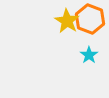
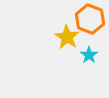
yellow star: moved 16 px down
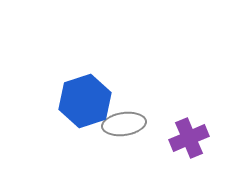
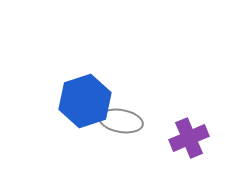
gray ellipse: moved 3 px left, 3 px up; rotated 18 degrees clockwise
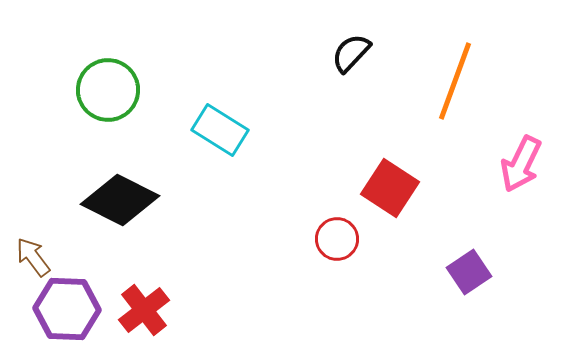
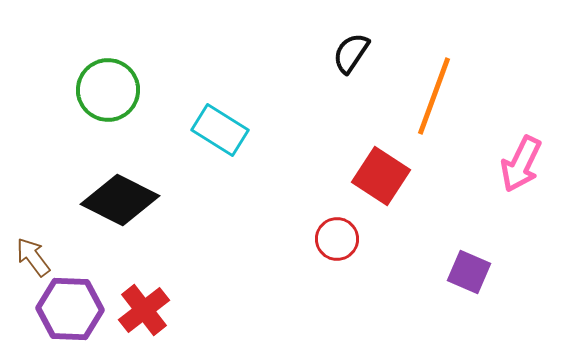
black semicircle: rotated 9 degrees counterclockwise
orange line: moved 21 px left, 15 px down
red square: moved 9 px left, 12 px up
purple square: rotated 33 degrees counterclockwise
purple hexagon: moved 3 px right
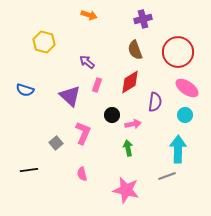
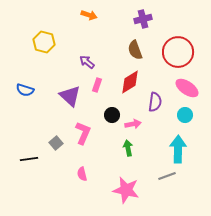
black line: moved 11 px up
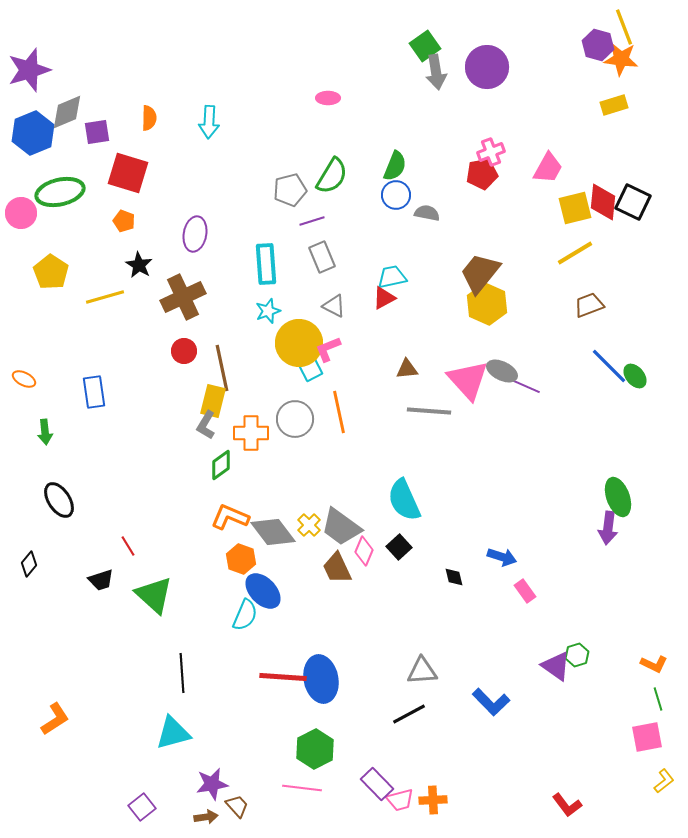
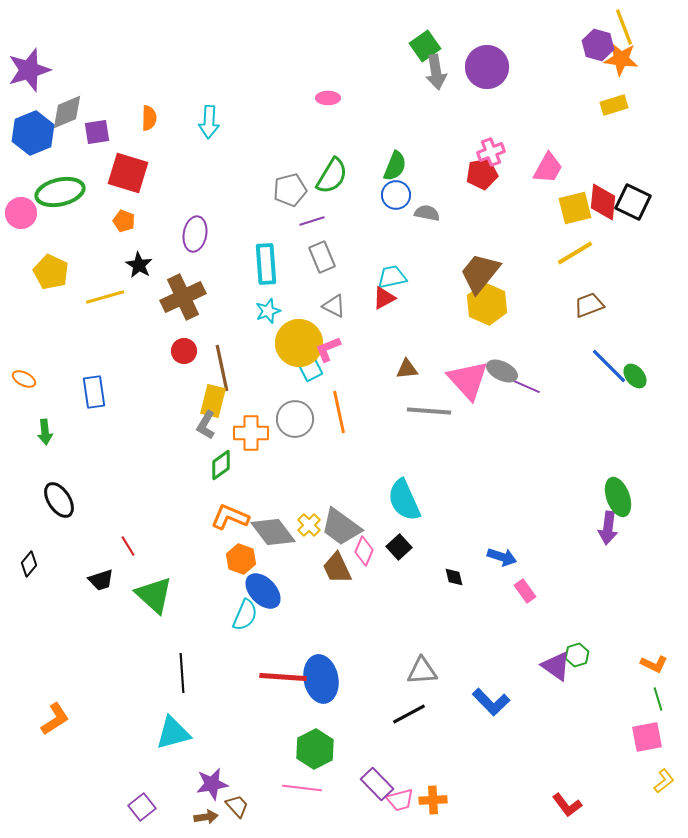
yellow pentagon at (51, 272): rotated 8 degrees counterclockwise
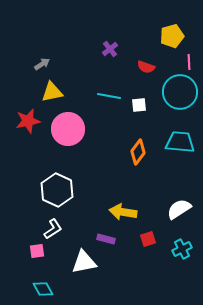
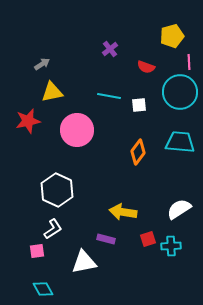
pink circle: moved 9 px right, 1 px down
cyan cross: moved 11 px left, 3 px up; rotated 24 degrees clockwise
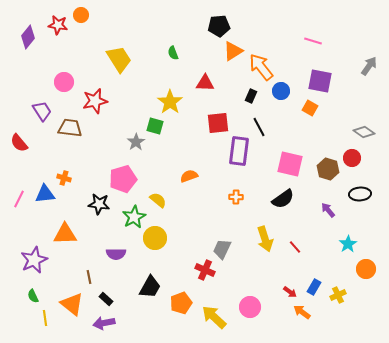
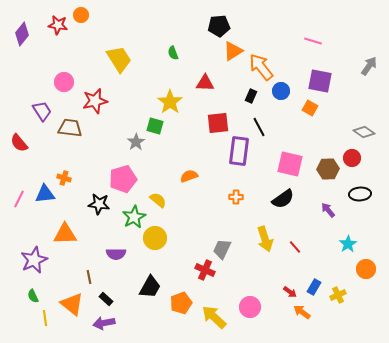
purple diamond at (28, 37): moved 6 px left, 3 px up
brown hexagon at (328, 169): rotated 20 degrees counterclockwise
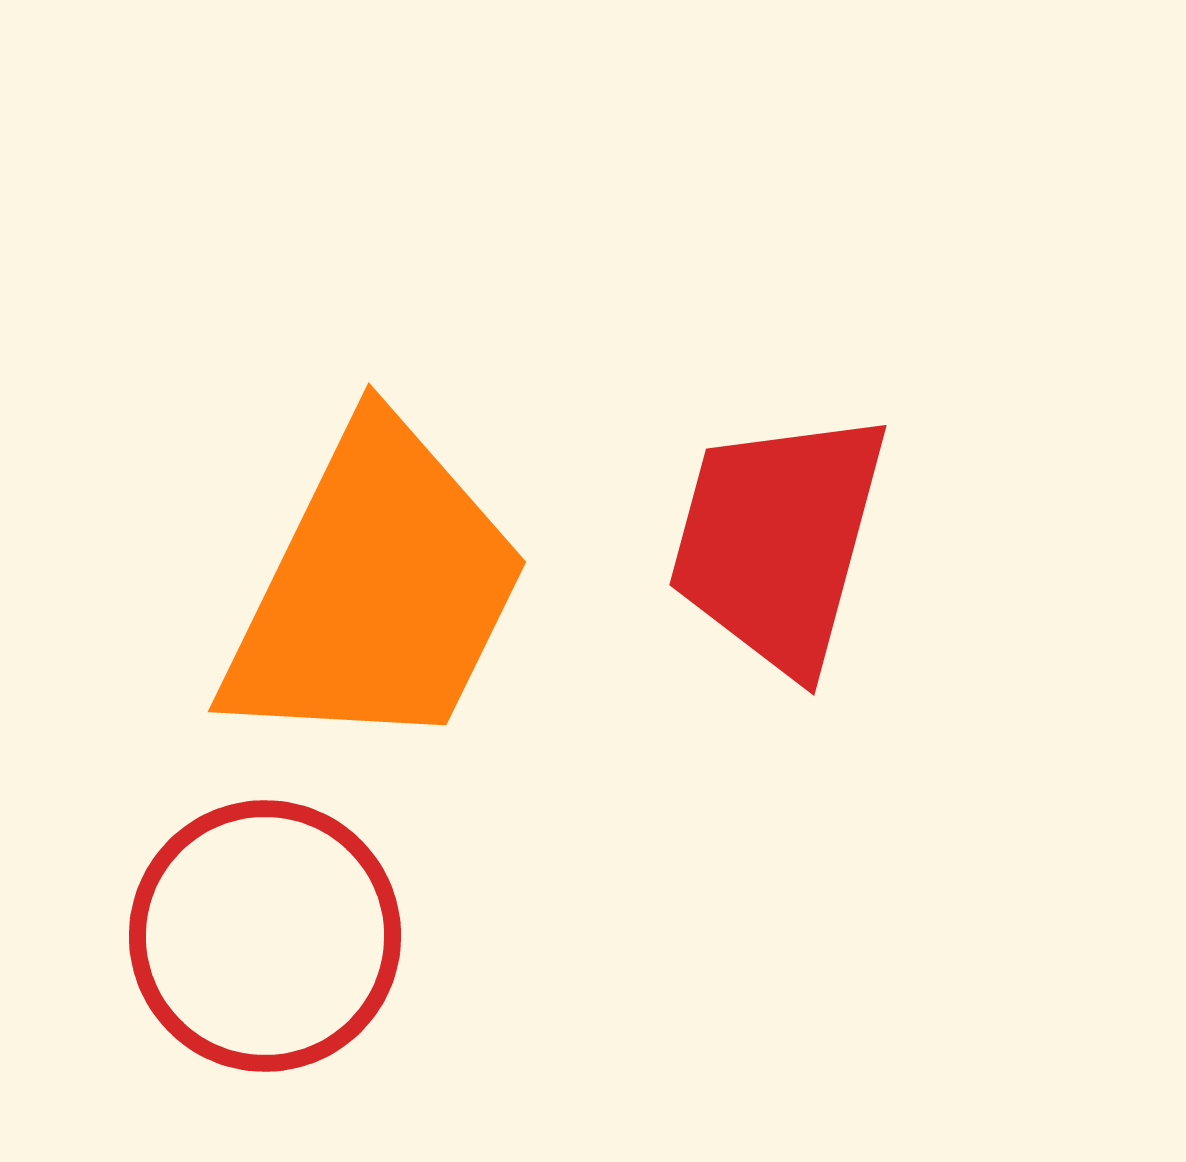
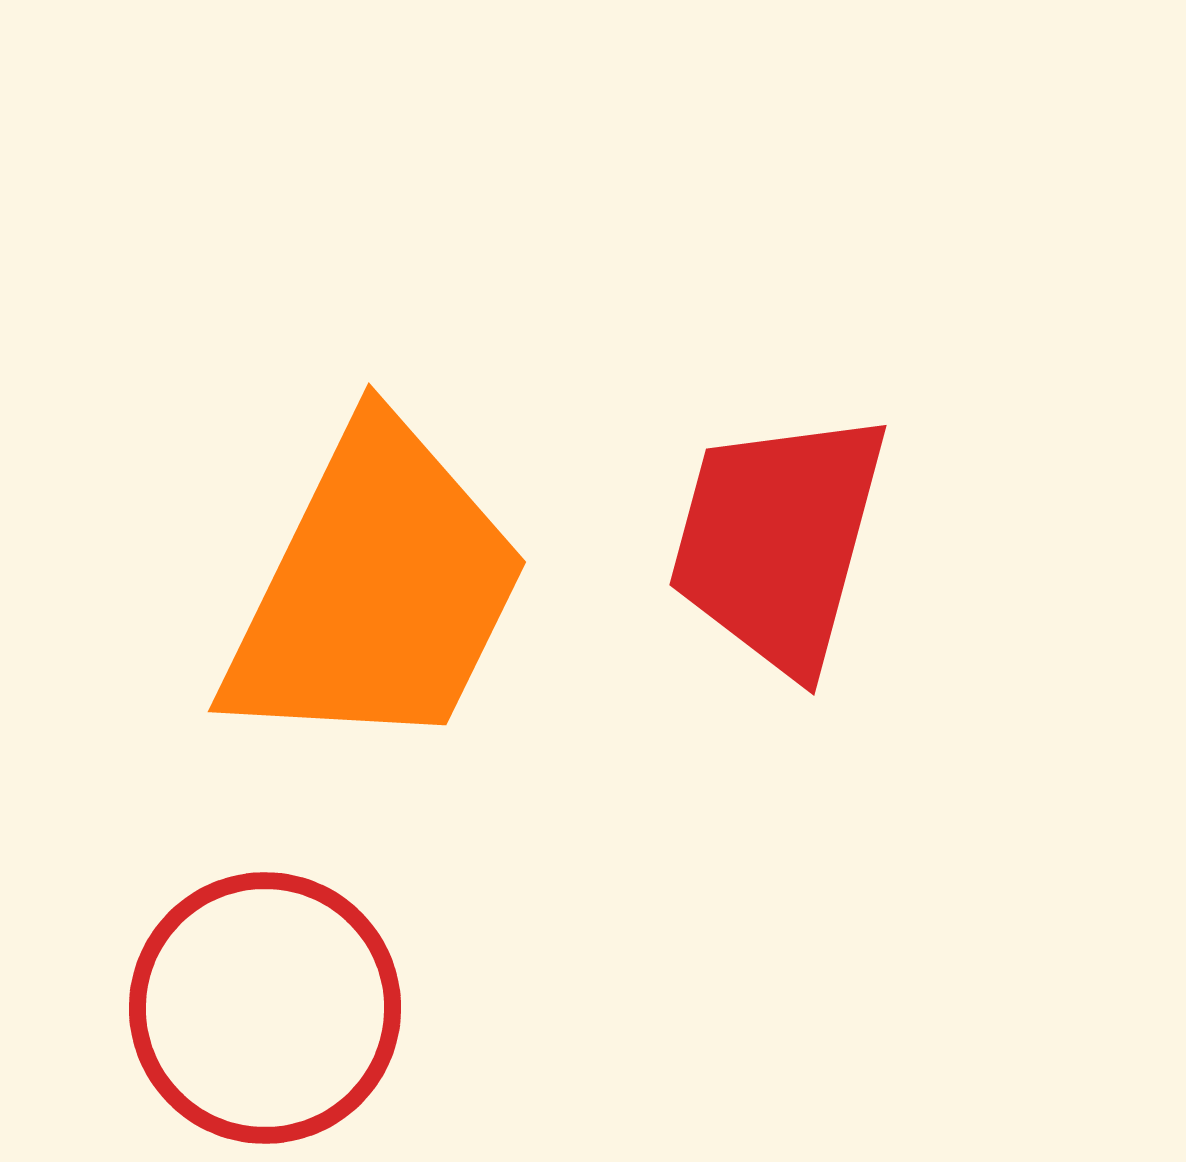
red circle: moved 72 px down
+++
Only the lines from the line with "pink circle: moved 9 px right, 1 px down" to the end of the records should be repeated, exactly and without pictures.

» Problem solution
pink circle: moved 9 px right, 1 px down
cyan cross: moved 11 px left, 3 px up; rotated 24 degrees clockwise
purple diamond at (28, 37): moved 6 px left, 3 px up
brown hexagon at (328, 169): rotated 20 degrees counterclockwise
red circle: moved 72 px down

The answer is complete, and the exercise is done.